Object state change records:
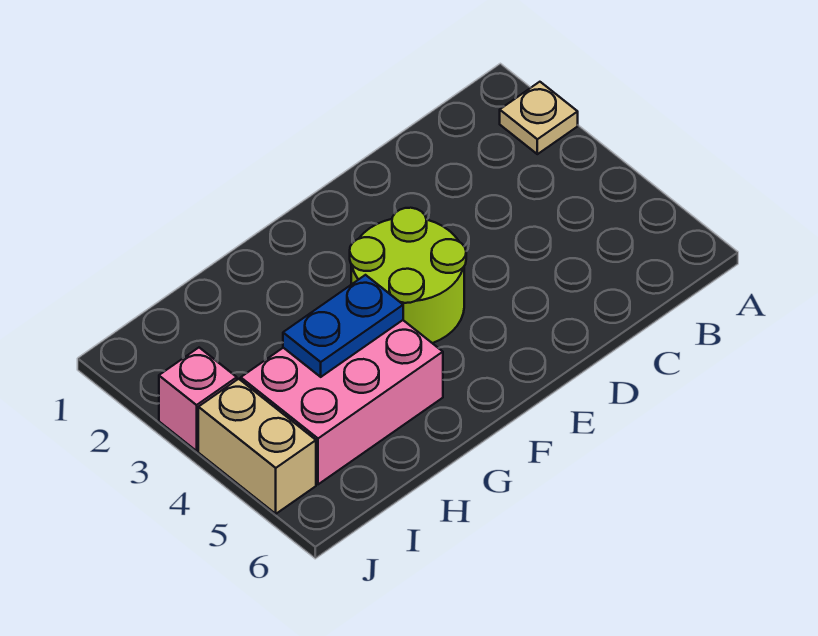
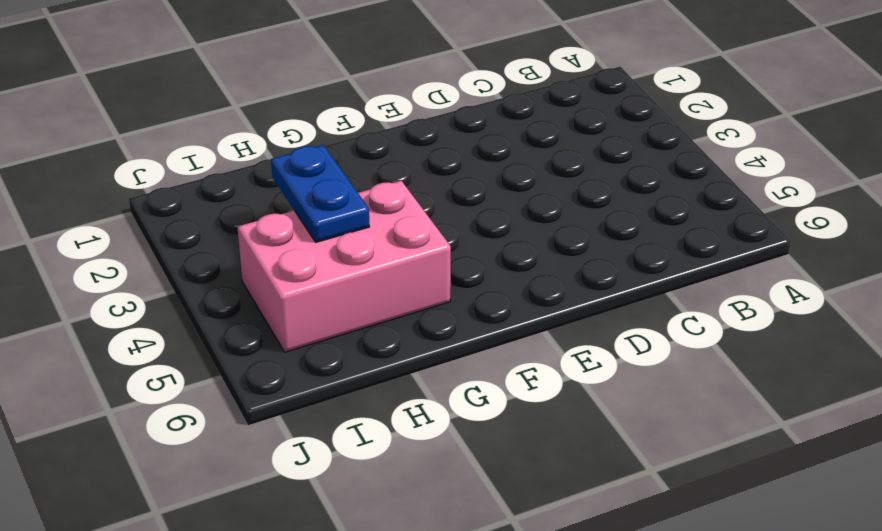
blue plate H3:H4 level 2 -> blue plate G4:H4 level 2
none -> tan plate A2 level 1
none -> lime round brick E3:F4 level 1

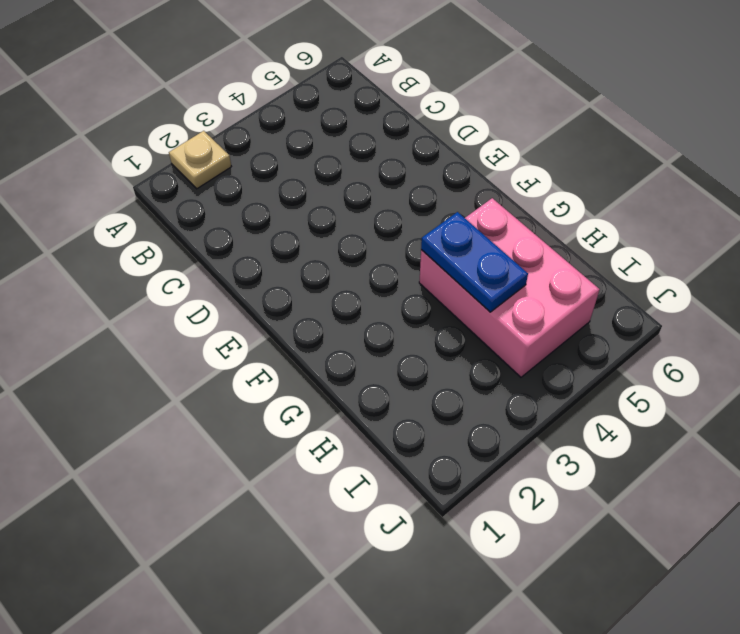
none -> lime round brick E3:F4 level 1
none -> pink brick J3 level 1

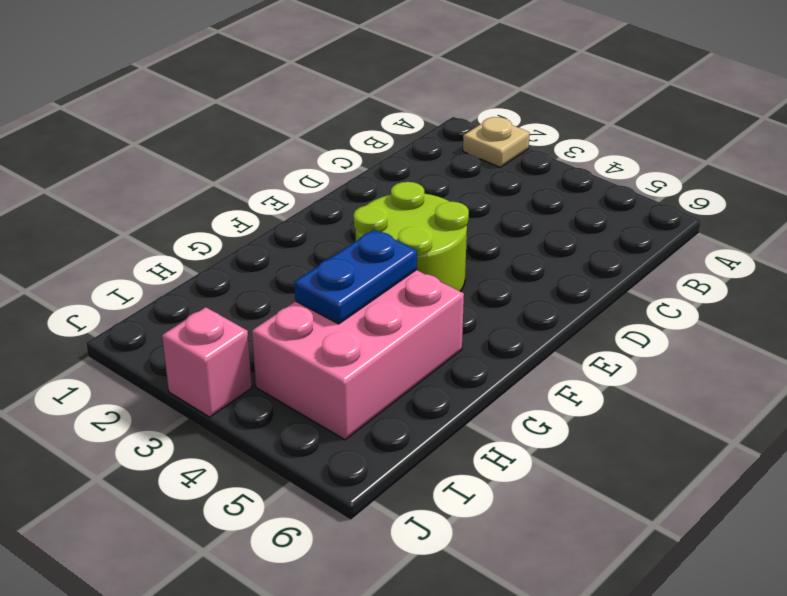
none -> tan brick J4:J5 level 1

● **The problem**: Please write out all the entries above exactly, but leave out the pictures.

● **Answer to this task**:
blue plate H3:H4 level 2 -> blue plate G4:H4 level 2
none -> tan plate A2 level 1
none -> lime round brick E3:F4 level 1

none -> lime round brick E3:F4 level 1
none -> pink brick J3 level 1

none -> tan brick J4:J5 level 1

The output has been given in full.